# Given problem
Reproduce the records below word for word, leaving out the pictures.

# Records for processing
## begin

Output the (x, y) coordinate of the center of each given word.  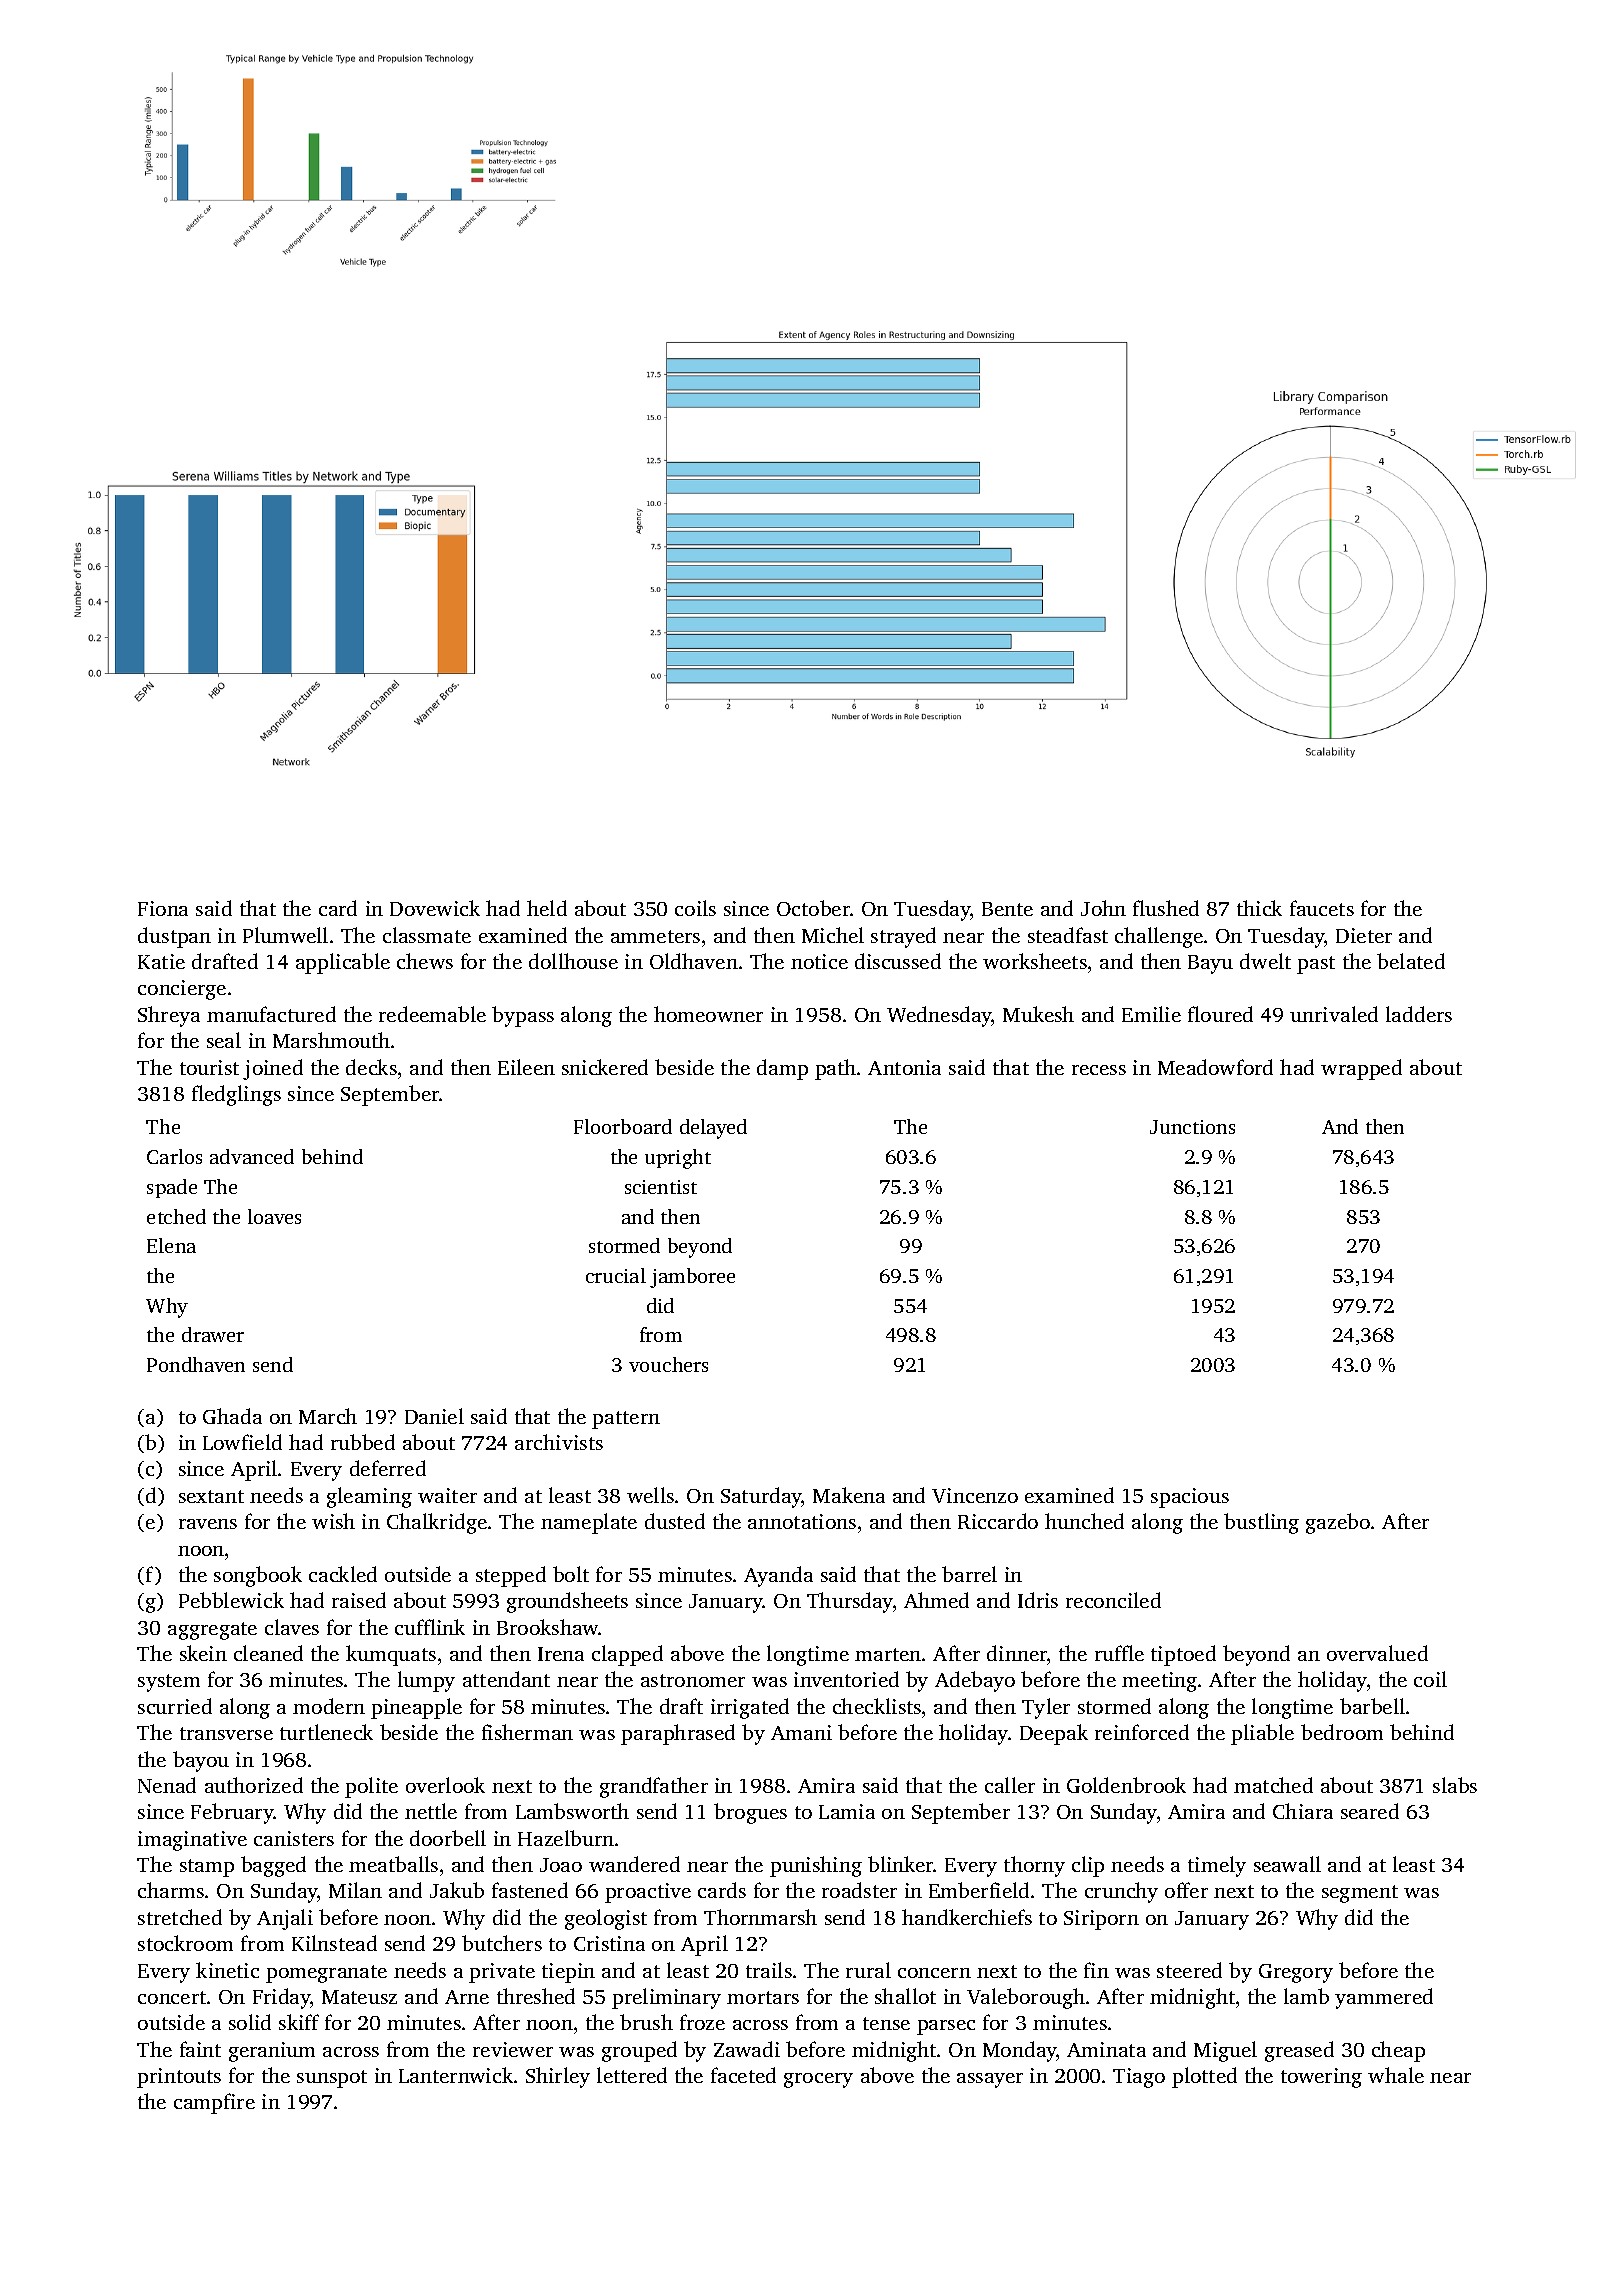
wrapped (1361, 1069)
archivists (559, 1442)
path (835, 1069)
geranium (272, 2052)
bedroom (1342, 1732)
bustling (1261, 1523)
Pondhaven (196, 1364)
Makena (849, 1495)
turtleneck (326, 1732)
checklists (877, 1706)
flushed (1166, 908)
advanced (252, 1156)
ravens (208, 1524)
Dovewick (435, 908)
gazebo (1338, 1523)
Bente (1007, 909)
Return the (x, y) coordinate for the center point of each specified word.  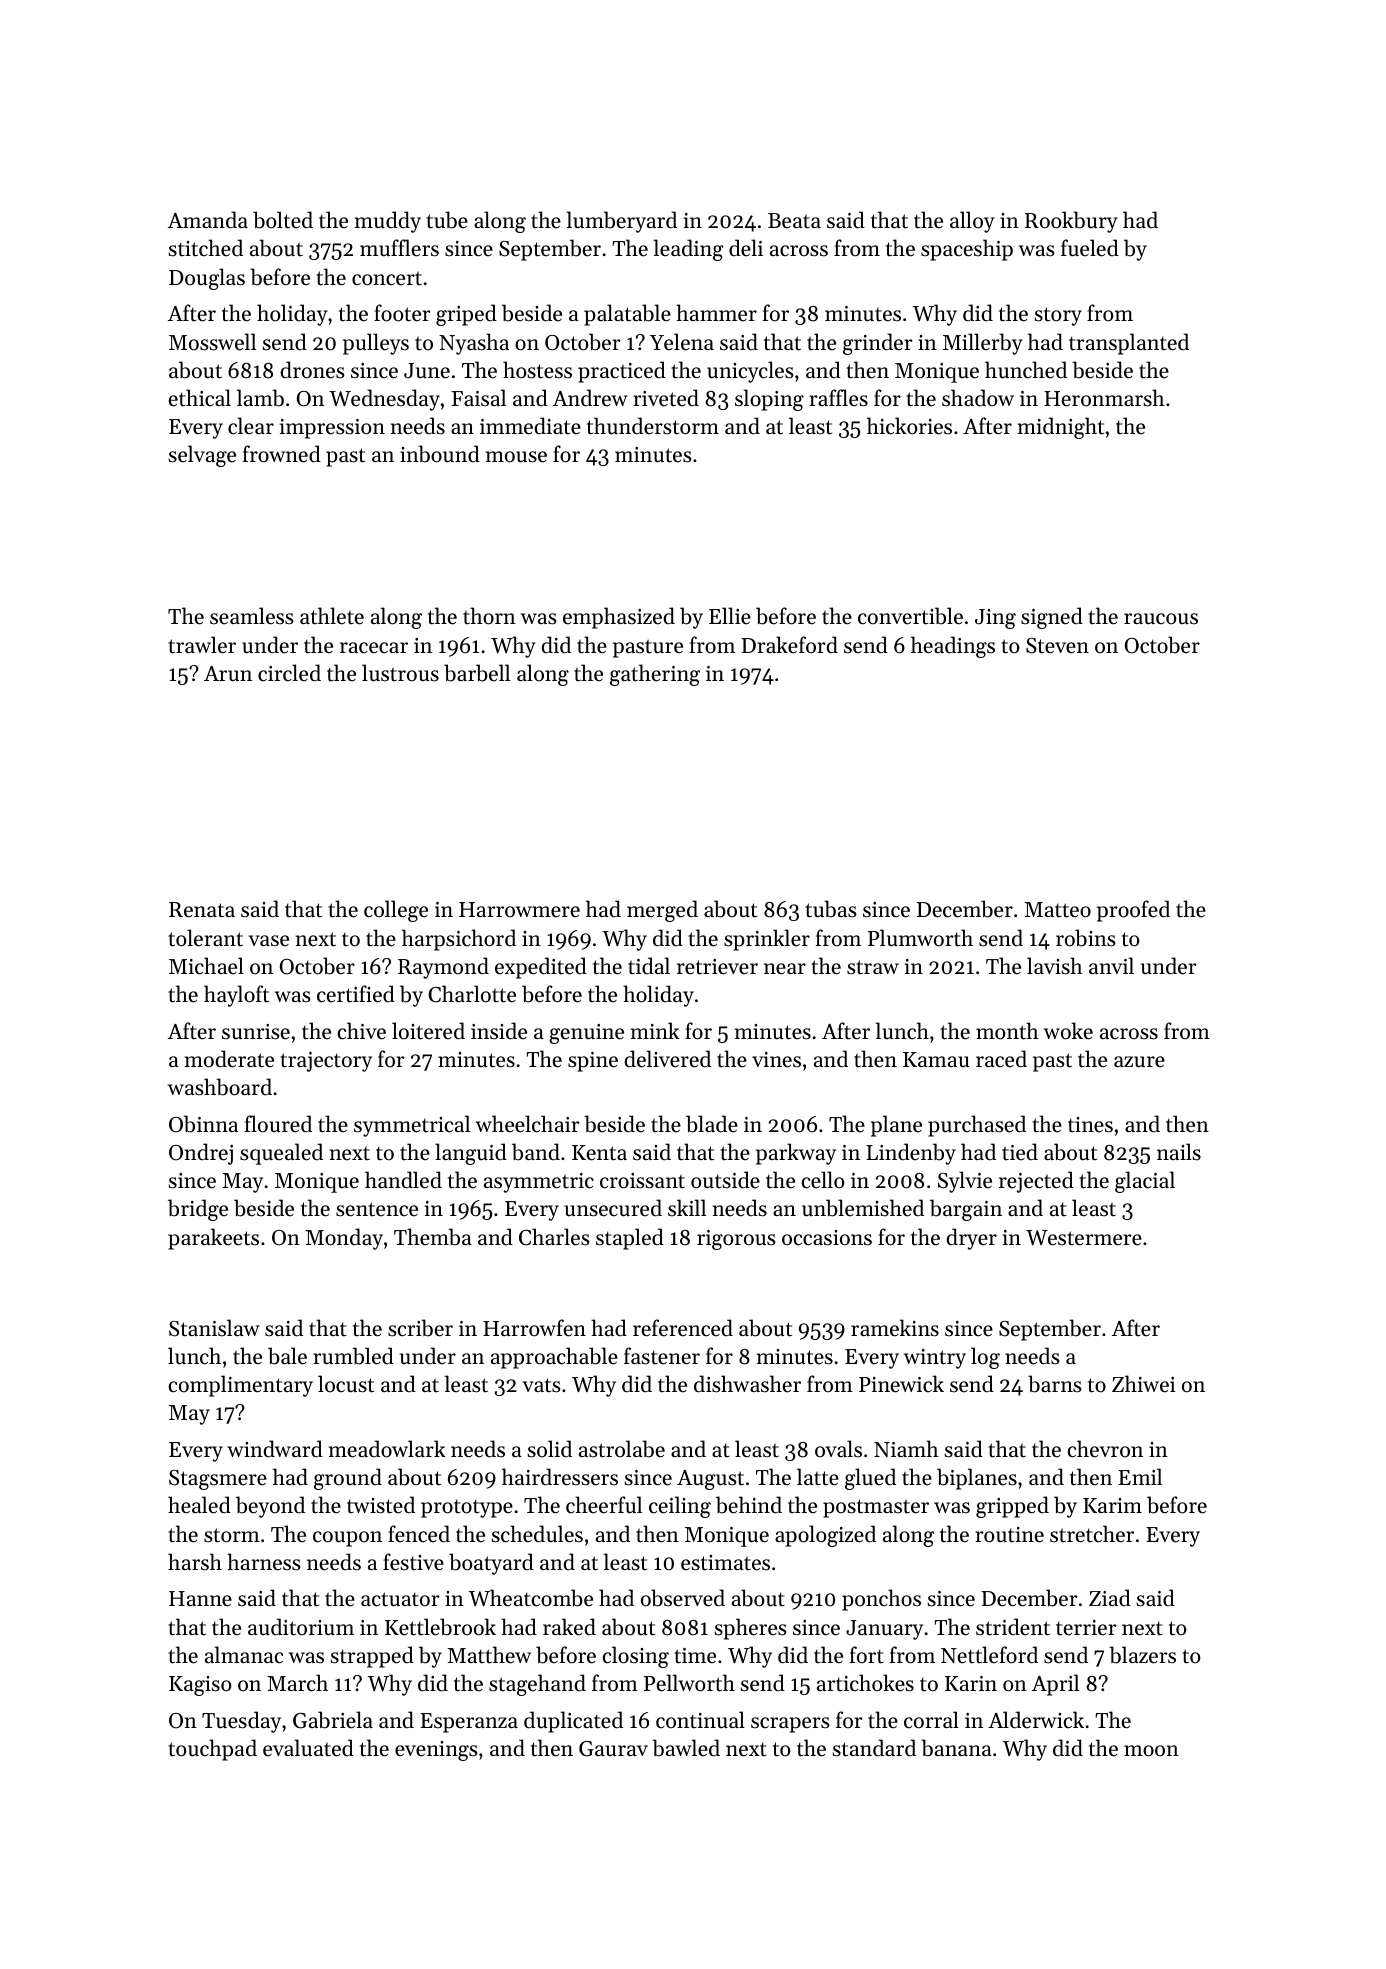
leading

## end

# Reply to the exercise
Output the (x, y) coordinate of the center of each given word.  
wrapped (1361, 1069)
archivists (559, 1442)
path (835, 1069)
geranium (272, 2052)
bedroom (1342, 1732)
bustling (1261, 1523)
Pondhaven (196, 1364)
Makena (849, 1495)
turtleneck (326, 1732)
checklists (877, 1706)
flushed (1166, 908)
advanced (252, 1156)
ravens (208, 1524)
Dovewick (435, 908)
gazebo (1338, 1523)
Bente (1007, 909)
Return the (x, y) coordinate for the center point of each specified word.  
leading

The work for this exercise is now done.